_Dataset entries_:
======
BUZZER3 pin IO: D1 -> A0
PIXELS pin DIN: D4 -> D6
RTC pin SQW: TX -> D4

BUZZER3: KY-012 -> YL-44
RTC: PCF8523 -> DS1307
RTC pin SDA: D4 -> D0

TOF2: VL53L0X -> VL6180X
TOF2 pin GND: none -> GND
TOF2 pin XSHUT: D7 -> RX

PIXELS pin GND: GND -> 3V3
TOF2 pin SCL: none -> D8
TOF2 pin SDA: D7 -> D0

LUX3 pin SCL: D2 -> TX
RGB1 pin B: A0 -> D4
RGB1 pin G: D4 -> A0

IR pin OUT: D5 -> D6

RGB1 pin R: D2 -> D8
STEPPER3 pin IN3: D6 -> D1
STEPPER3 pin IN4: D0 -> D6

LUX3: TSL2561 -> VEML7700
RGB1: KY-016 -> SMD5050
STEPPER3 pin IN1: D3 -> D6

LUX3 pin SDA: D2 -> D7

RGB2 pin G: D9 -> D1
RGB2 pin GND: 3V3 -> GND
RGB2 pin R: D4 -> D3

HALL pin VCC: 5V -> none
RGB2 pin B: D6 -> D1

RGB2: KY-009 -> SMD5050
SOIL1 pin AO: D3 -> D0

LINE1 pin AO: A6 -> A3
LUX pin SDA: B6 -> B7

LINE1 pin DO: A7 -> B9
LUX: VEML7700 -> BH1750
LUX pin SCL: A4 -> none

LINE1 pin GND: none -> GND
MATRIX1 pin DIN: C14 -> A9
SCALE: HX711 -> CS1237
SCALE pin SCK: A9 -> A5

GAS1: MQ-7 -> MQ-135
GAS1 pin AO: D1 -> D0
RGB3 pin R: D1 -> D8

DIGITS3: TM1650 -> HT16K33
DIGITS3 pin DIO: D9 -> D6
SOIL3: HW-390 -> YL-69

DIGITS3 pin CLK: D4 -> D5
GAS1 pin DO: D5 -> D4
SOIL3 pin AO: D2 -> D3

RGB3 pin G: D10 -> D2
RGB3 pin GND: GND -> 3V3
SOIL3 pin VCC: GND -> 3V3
======
_EXERCISE_: Check each line above for the string "PIXELS" and copy those that have it.

_REPLY TO THE TASK_:
PIXELS pin DIN: D4 -> D6
PIXELS pin GND: GND -> 3V3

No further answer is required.